Assigned task:
Look below for the line holding "MATRIX3 pin DIN: D2 -> TX" and the line holding "GPS2 pin RX: D8 -> D4". Repeat those two and everything between, exactly.

The data:

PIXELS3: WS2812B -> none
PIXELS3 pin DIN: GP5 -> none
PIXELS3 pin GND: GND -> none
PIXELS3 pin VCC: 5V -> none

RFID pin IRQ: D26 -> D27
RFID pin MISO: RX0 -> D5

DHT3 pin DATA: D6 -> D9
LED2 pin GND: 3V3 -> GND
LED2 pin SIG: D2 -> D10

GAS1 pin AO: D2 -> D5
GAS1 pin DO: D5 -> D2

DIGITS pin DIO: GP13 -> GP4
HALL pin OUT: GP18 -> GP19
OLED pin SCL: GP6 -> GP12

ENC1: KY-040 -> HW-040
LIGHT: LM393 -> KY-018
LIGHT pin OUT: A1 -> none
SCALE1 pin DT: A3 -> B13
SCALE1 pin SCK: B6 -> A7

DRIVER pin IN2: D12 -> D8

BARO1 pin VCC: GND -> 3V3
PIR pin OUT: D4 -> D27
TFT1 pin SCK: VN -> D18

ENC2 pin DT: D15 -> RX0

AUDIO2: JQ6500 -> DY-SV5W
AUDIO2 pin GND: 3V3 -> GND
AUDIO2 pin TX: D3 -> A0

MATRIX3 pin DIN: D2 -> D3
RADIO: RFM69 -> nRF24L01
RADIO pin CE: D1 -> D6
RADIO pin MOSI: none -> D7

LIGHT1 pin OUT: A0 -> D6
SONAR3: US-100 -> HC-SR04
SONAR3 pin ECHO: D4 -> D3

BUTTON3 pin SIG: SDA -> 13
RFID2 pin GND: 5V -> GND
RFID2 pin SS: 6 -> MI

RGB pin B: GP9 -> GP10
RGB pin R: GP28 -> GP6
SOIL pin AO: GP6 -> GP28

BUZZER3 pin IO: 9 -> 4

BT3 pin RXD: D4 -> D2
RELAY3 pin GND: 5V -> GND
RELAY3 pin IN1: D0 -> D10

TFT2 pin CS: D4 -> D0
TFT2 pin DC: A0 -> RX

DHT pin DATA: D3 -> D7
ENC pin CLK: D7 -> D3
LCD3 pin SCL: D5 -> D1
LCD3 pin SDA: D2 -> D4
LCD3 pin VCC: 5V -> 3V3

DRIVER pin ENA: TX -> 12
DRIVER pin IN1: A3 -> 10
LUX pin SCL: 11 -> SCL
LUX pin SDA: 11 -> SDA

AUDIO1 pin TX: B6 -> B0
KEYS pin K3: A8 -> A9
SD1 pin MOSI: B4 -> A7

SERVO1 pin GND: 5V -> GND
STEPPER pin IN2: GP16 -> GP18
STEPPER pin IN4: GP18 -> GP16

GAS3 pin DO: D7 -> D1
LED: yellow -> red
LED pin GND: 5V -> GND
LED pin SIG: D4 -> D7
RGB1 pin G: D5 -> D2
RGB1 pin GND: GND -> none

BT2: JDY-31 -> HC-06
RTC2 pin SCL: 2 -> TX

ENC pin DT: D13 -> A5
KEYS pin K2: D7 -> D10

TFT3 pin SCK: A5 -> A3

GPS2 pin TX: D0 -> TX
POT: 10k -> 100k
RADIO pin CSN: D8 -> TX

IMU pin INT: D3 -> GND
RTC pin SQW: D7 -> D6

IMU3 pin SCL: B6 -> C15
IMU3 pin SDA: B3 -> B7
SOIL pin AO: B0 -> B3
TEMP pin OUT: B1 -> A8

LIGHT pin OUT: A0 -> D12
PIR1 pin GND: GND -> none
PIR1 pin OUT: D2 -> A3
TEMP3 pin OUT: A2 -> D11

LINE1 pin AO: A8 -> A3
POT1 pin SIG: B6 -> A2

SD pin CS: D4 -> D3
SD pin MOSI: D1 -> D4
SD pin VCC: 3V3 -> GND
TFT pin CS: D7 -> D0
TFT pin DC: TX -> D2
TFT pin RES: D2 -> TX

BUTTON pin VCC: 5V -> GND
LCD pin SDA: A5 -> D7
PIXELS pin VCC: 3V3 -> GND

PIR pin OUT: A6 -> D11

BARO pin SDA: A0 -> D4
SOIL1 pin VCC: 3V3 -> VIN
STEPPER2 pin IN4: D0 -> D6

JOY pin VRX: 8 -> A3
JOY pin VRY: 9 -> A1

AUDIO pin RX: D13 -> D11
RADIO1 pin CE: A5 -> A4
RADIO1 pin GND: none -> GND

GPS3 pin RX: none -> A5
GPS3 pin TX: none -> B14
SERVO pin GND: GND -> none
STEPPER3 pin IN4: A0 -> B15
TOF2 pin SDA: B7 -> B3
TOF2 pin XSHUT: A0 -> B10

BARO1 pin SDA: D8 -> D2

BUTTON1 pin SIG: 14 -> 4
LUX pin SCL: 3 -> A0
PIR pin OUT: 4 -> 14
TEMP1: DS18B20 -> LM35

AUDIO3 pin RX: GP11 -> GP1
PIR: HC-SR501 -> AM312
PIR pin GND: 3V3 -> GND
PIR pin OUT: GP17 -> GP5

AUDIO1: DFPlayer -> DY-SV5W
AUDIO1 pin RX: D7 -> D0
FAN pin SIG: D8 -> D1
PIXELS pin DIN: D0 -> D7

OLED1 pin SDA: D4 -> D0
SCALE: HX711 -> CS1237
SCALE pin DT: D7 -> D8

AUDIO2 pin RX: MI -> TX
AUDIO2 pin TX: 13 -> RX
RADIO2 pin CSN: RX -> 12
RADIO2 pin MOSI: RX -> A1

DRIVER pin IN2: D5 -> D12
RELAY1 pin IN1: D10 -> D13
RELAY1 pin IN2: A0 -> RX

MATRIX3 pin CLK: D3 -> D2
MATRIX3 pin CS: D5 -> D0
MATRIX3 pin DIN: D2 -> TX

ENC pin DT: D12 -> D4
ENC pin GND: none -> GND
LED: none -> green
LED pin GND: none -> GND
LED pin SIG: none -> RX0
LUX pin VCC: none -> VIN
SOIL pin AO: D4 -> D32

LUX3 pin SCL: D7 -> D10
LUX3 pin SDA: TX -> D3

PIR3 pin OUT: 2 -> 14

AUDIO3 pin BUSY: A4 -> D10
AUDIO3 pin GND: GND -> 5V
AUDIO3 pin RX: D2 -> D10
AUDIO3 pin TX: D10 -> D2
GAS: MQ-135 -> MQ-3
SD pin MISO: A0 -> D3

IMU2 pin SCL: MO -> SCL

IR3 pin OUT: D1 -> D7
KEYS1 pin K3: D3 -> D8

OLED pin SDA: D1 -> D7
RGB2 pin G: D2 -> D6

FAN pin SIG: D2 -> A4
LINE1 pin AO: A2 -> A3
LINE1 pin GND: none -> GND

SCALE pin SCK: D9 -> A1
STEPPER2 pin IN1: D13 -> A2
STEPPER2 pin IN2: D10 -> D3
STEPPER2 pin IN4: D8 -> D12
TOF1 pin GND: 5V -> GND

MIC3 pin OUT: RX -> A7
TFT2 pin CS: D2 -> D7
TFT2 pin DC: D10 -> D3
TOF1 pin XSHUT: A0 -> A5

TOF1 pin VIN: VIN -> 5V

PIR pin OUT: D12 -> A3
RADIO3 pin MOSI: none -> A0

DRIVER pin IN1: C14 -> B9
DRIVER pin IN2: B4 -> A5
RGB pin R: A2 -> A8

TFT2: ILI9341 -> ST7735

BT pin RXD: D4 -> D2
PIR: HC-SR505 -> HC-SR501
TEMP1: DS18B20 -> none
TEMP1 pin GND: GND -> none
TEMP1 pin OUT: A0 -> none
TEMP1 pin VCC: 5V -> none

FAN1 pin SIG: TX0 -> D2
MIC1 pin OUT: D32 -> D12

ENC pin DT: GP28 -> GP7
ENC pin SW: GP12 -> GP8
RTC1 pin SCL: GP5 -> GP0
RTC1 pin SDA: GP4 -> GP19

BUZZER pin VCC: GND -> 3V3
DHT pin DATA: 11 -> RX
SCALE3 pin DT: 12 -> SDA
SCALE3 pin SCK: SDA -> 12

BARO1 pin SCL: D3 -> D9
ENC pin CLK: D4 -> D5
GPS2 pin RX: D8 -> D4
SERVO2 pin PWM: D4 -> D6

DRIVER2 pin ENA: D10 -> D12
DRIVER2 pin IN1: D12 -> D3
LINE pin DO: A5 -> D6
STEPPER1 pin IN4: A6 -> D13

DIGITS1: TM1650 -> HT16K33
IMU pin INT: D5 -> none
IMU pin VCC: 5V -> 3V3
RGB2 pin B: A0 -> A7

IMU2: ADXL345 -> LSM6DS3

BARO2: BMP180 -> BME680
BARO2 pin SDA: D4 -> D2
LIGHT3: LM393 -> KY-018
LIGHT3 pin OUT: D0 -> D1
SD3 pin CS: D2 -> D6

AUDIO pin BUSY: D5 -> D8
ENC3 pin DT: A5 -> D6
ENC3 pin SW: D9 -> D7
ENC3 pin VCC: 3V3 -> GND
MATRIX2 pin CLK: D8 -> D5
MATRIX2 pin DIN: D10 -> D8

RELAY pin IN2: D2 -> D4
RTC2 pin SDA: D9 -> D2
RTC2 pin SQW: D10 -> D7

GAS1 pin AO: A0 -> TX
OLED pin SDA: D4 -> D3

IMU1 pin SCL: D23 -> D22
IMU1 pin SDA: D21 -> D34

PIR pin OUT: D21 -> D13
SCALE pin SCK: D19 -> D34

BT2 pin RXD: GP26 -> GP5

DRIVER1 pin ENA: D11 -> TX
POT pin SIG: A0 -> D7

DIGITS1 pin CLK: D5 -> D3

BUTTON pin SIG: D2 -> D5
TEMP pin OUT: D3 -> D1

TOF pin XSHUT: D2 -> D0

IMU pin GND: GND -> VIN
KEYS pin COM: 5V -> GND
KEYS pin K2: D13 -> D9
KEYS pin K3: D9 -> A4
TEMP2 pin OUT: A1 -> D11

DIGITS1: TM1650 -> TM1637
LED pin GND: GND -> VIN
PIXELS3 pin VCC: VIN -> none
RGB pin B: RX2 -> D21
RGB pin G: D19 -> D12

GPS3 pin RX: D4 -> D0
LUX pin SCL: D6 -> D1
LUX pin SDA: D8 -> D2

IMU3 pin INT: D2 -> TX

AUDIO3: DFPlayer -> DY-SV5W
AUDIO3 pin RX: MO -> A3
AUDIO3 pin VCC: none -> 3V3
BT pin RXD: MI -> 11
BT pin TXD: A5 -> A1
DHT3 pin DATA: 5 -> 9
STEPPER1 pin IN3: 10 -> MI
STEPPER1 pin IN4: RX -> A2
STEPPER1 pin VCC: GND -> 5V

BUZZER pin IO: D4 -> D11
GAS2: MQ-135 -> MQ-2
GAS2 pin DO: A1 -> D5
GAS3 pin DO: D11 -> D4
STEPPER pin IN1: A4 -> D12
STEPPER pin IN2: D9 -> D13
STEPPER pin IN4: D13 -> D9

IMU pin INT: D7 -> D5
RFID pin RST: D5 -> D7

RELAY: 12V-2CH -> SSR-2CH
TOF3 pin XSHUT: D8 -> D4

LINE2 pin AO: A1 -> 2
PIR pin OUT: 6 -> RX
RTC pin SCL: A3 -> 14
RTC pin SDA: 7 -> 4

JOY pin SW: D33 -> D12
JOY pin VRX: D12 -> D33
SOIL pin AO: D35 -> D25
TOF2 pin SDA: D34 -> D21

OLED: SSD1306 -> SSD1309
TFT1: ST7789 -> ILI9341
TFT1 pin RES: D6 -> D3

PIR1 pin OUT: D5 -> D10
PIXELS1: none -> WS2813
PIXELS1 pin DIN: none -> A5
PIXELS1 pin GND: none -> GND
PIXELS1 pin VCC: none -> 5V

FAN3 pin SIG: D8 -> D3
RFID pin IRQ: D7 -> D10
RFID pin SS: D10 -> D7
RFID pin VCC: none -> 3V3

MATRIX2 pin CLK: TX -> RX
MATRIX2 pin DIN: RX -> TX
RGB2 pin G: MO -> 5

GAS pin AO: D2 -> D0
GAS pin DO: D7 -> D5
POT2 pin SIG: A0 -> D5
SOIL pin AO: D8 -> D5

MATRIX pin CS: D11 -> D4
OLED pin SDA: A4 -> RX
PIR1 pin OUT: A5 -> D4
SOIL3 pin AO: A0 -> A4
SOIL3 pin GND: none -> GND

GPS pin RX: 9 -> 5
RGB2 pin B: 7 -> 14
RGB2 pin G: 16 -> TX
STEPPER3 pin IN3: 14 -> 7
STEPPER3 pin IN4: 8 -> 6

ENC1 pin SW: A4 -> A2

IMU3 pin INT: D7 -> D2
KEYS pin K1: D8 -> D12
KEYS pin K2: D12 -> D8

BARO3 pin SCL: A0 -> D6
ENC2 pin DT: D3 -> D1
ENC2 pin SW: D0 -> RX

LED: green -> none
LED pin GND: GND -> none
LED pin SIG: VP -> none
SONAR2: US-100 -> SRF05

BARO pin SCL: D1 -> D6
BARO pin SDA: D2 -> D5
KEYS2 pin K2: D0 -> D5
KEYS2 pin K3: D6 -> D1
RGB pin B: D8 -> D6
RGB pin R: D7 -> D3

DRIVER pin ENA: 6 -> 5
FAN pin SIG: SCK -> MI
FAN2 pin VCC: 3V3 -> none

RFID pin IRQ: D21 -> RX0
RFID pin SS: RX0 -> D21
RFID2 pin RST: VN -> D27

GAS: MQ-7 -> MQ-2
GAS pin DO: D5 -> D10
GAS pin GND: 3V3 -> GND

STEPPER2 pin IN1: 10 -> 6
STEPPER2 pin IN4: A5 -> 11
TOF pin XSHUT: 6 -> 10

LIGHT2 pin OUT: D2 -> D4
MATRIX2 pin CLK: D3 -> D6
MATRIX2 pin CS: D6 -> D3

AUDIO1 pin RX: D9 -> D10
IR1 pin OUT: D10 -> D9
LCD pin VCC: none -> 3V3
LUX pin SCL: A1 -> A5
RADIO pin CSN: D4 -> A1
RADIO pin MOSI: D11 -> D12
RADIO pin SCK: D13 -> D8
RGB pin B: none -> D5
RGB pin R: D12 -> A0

Solution to this exercise:
MATRIX3 pin DIN: D2 -> TX

ENC pin DT: D12 -> D4
ENC pin GND: none -> GND
LED: none -> green
LED pin GND: none -> GND
LED pin SIG: none -> RX0
LUX pin VCC: none -> VIN
SOIL pin AO: D4 -> D32

LUX3 pin SCL: D7 -> D10
LUX3 pin SDA: TX -> D3

PIR3 pin OUT: 2 -> 14

AUDIO3 pin BUSY: A4 -> D10
AUDIO3 pin GND: GND -> 5V
AUDIO3 pin RX: D2 -> D10
AUDIO3 pin TX: D10 -> D2
GAS: MQ-135 -> MQ-3
SD pin MISO: A0 -> D3

IMU2 pin SCL: MO -> SCL

IR3 pin OUT: D1 -> D7
KEYS1 pin K3: D3 -> D8

OLED pin SDA: D1 -> D7
RGB2 pin G: D2 -> D6

FAN pin SIG: D2 -> A4
LINE1 pin AO: A2 -> A3
LINE1 pin GND: none -> GND

SCALE pin SCK: D9 -> A1
STEPPER2 pin IN1: D13 -> A2
STEPPER2 pin IN2: D10 -> D3
STEPPER2 pin IN4: D8 -> D12
TOF1 pin GND: 5V -> GND

MIC3 pin OUT: RX -> A7
TFT2 pin CS: D2 -> D7
TFT2 pin DC: D10 -> D3
TOF1 pin XSHUT: A0 -> A5

TOF1 pin VIN: VIN -> 5V

PIR pin OUT: D12 -> A3
RADIO3 pin MOSI: none -> A0

DRIVER pin IN1: C14 -> B9
DRIVER pin IN2: B4 -> A5
RGB pin R: A2 -> A8

TFT2: ILI9341 -> ST7735

BT pin RXD: D4 -> D2
PIR: HC-SR505 -> HC-SR501
TEMP1: DS18B20 -> none
TEMP1 pin GND: GND -> none
TEMP1 pin OUT: A0 -> none
TEMP1 pin VCC: 5V -> none

FAN1 pin SIG: TX0 -> D2
MIC1 pin OUT: D32 -> D12

ENC pin DT: GP28 -> GP7
ENC pin SW: GP12 -> GP8
RTC1 pin SCL: GP5 -> GP0
RTC1 pin SDA: GP4 -> GP19

BUZZER pin VCC: GND -> 3V3
DHT pin DATA: 11 -> RX
SCALE3 pin DT: 12 -> SDA
SCALE3 pin SCK: SDA -> 12

BARO1 pin SCL: D3 -> D9
ENC pin CLK: D4 -> D5
GPS2 pin RX: D8 -> D4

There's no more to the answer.